• _Work item_
Below are records; from the line containing "purple mushroom [606,177,638,206]" through the very last line, output each line exactly. No pictures.

Object change descriptions
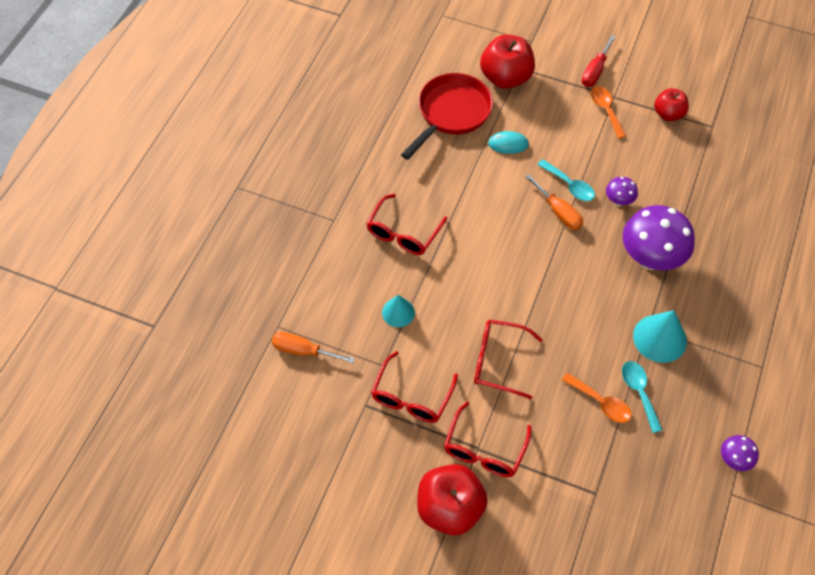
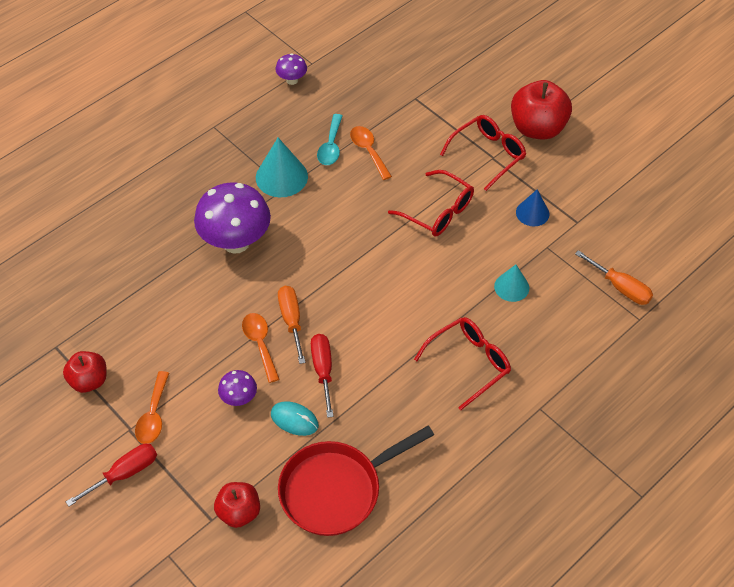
camera: 155 degrees left, 5 degrees down
red glasses [371,351,458,423] -> blue cone [516,189,549,227]
red apple [480,35,535,89] -> red apple [214,482,260,528], size x0.61
turquoise spoon [537,159,595,201] -> orange spoon [242,313,279,383]
purple mushroom [606,177,638,206] -> purple mushroom moved to [218,370,257,406]
none -> red screwdriver [311,334,334,418]

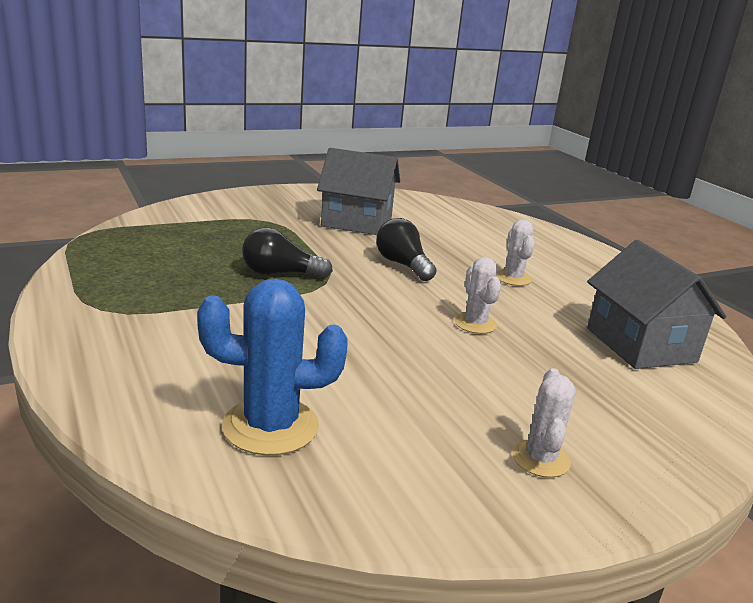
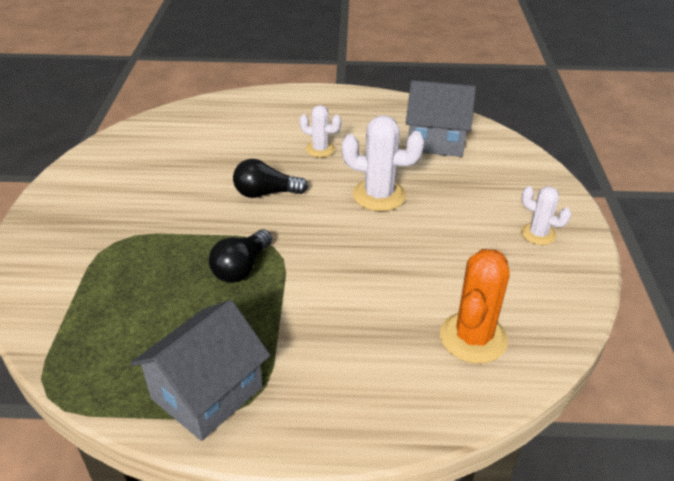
camera: 60 degrees left, 15 degrees up
blue cactus [197,278,348,456] -> orange cactus [440,249,509,364]
grey house [317,148,400,235] -> grey house moved to [130,300,270,441]
white cactus [455,257,501,334] -> white cactus [342,115,425,211], size x1.67

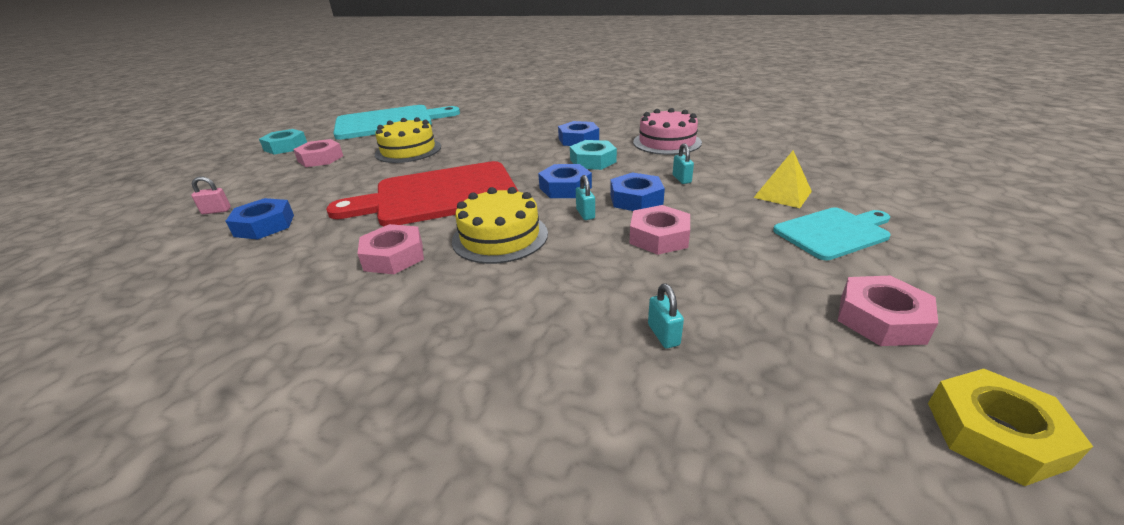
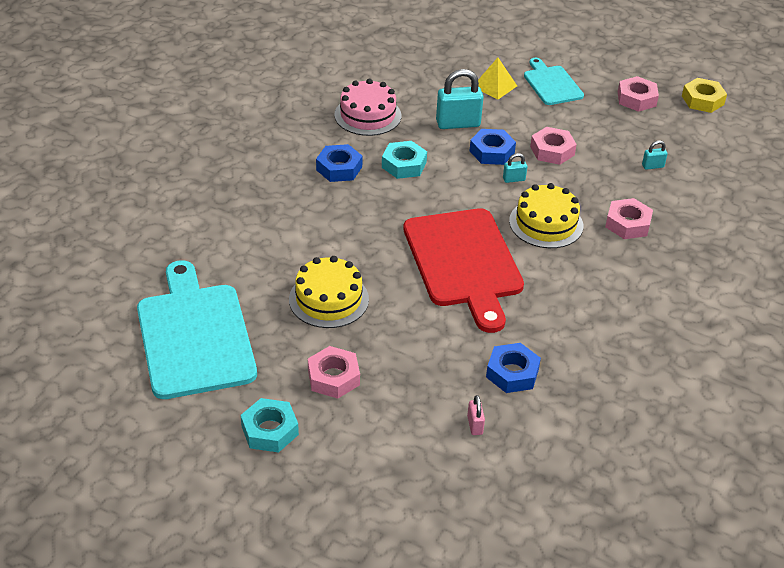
camera: 90 degrees left, 10 degrees up
pink nut [357,224,424,274] -> pink nut moved to [605,198,653,239]
blue nut [538,164,592,198] -> none
turquoise padlock [673,143,694,184] -> turquoise padlock [436,69,484,129], size x2.08

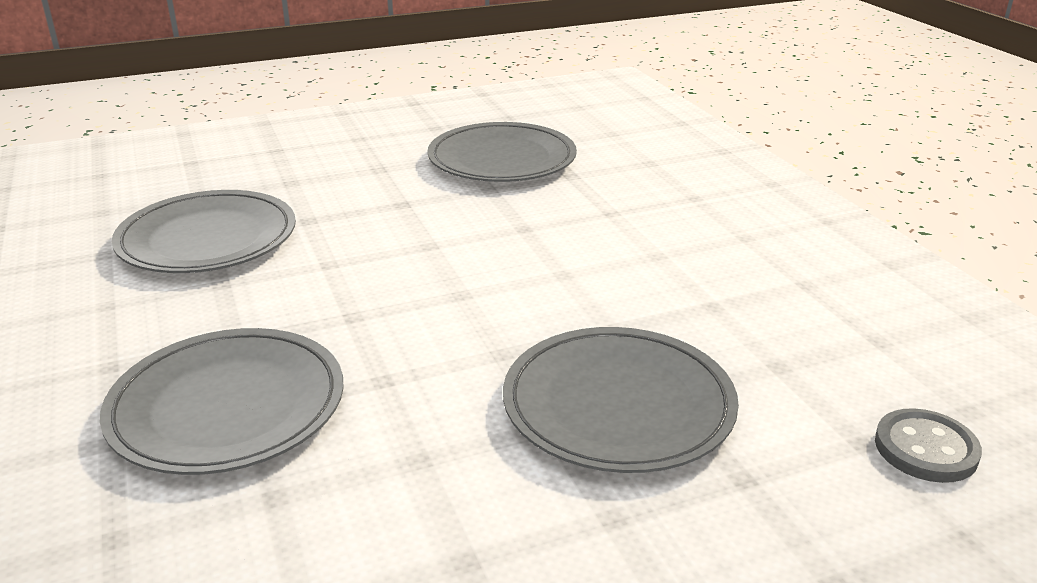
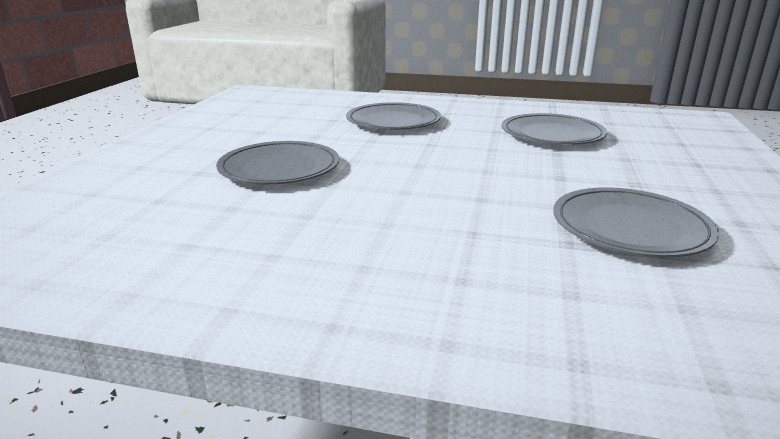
camera: 125 degrees right, 5 degrees down
grey button [875,408,982,483] -> none

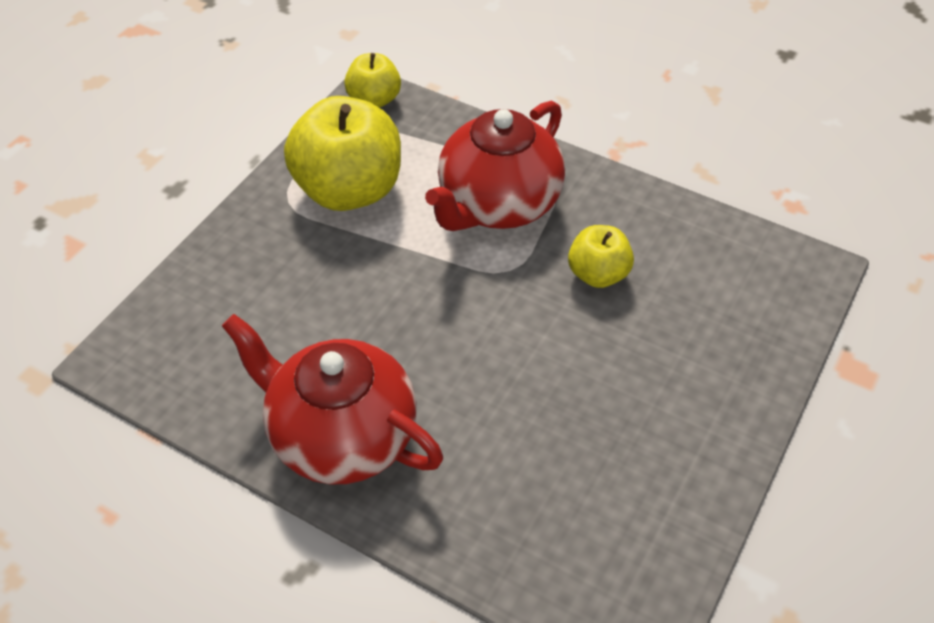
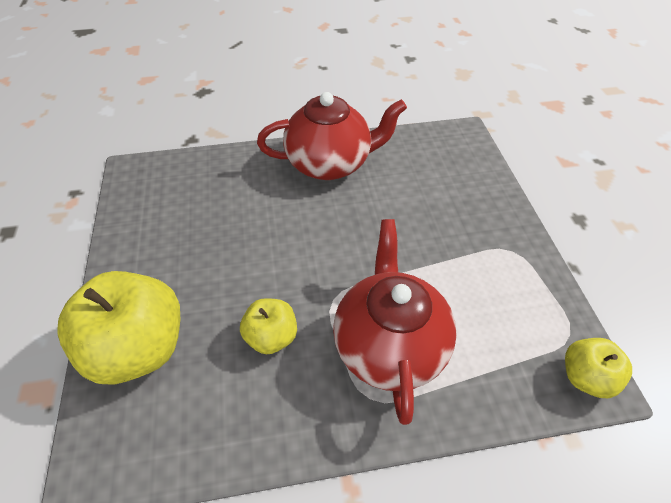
camera: 140 degrees right, 0 degrees up
yellow apple [284,96,401,211] -> yellow apple moved to [57,271,180,384]

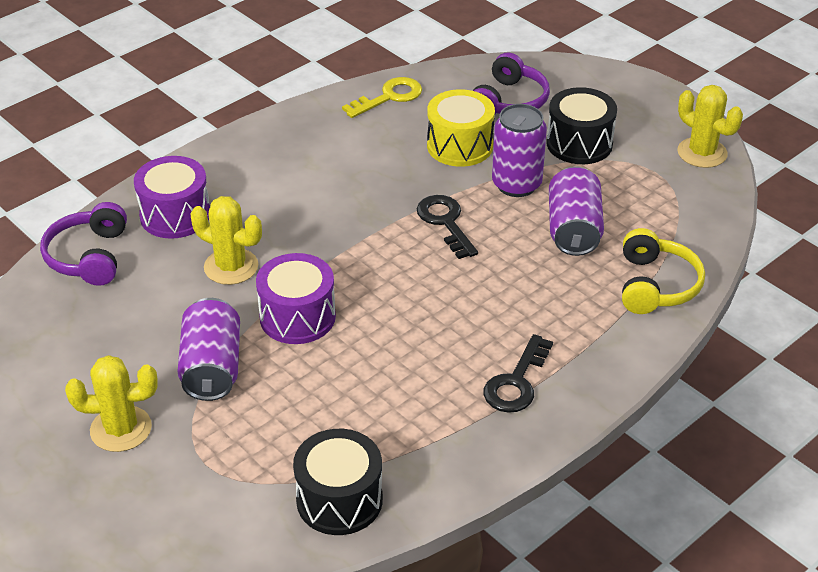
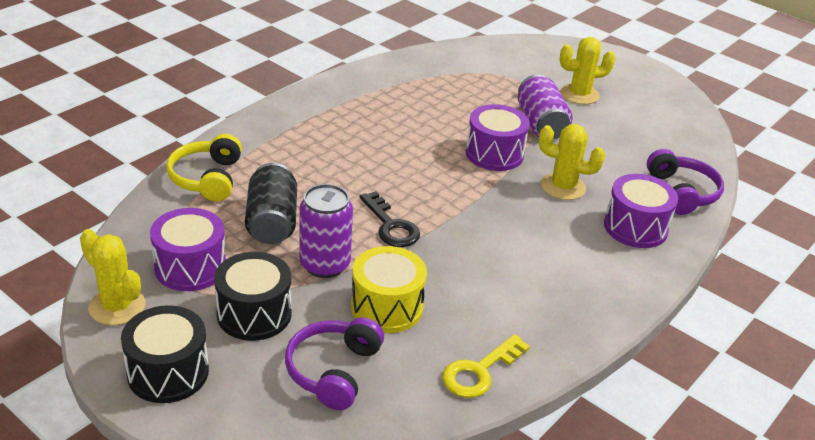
camera: 170 degrees right, 5 degrees down
black drum [293,429,383,535] -> black drum moved to [121,305,209,403]
black key [483,334,553,413] -> none
purple can [549,166,604,256] -> black can [245,163,297,244]
none -> purple drum [150,208,226,291]

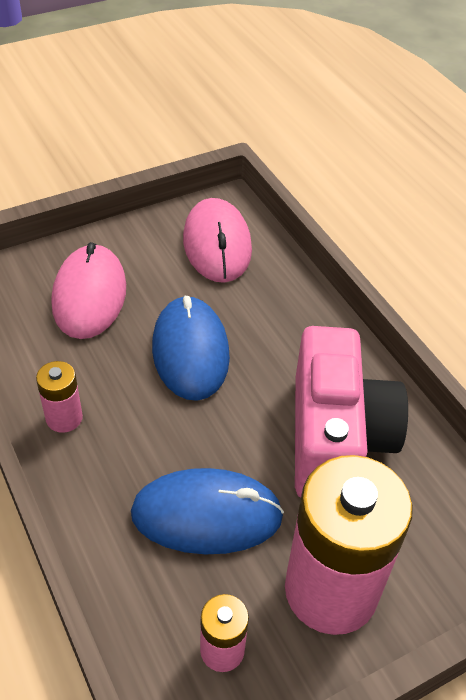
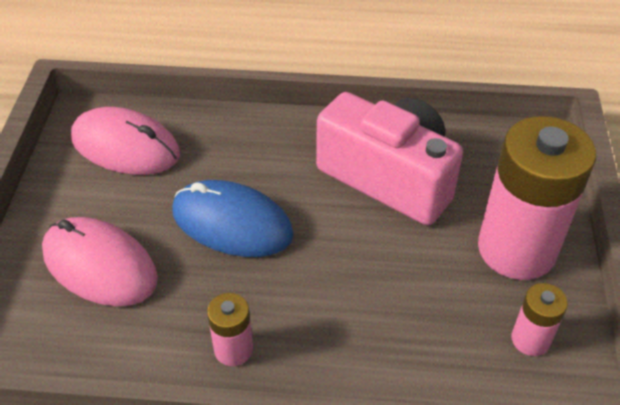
camera: 55 degrees left, 0 degrees up
blue mouse [131,468,284,554] -> none

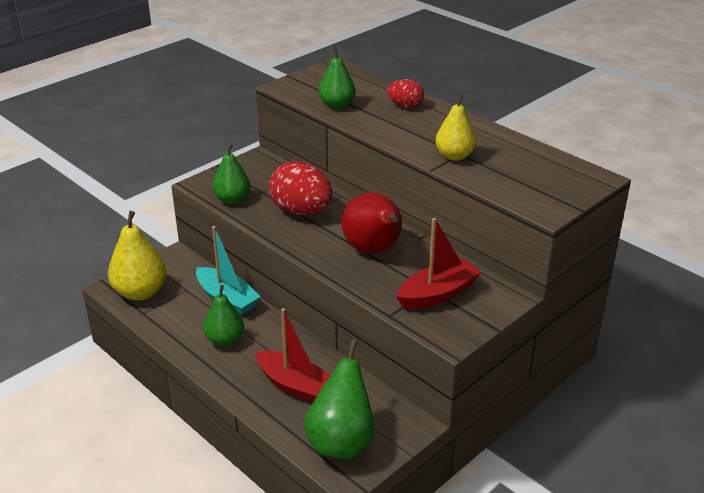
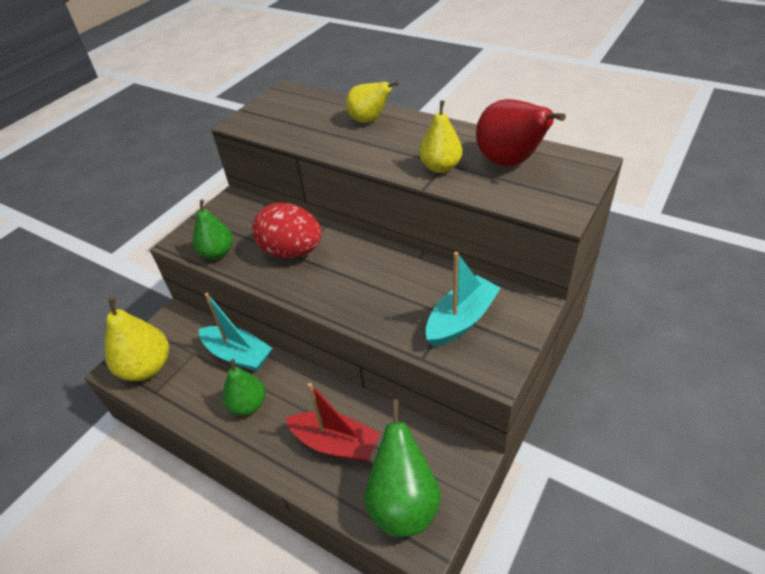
camera: 10 degrees left, 10 degrees up
green pear [319,47,356,109] -> none
red pear [342,192,402,254] -> red pear moved to [476,99,566,167]
red egg [387,79,424,108] -> yellow pear [346,82,399,123]
red boat [397,218,481,309] -> turquoise boat [426,252,501,347]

• _Written answer_
purple mushroom [606,177,638,206] -> purple mushroom moved to [218,370,257,406]
none -> red screwdriver [311,334,334,418]

camera: 60 degrees left, 15 degrees up
blue cactus [197,278,348,456] -> orange cactus [440,249,509,364]
grey house [317,148,400,235] -> grey house moved to [130,300,270,441]
white cactus [455,257,501,334] -> white cactus [342,115,425,211], size x1.67

camera: 90 degrees left, 10 degrees up
pink nut [357,224,424,274] -> pink nut moved to [605,198,653,239]
blue nut [538,164,592,198] -> none
turquoise padlock [673,143,694,184] -> turquoise padlock [436,69,484,129], size x2.08

camera: 125 degrees right, 5 degrees down
grey button [875,408,982,483] -> none

camera: 140 degrees right, 0 degrees up
yellow apple [284,96,401,211] -> yellow apple moved to [57,271,180,384]

camera: 170 degrees right, 5 degrees down
black drum [293,429,383,535] -> black drum moved to [121,305,209,403]
black key [483,334,553,413] -> none
purple can [549,166,604,256] -> black can [245,163,297,244]
none -> purple drum [150,208,226,291]

camera: 55 degrees left, 0 degrees up
blue mouse [131,468,284,554] -> none

camera: 10 degrees left, 10 degrees up
green pear [319,47,356,109] -> none
red pear [342,192,402,254] -> red pear moved to [476,99,566,167]
red egg [387,79,424,108] -> yellow pear [346,82,399,123]
red boat [397,218,481,309] -> turquoise boat [426,252,501,347]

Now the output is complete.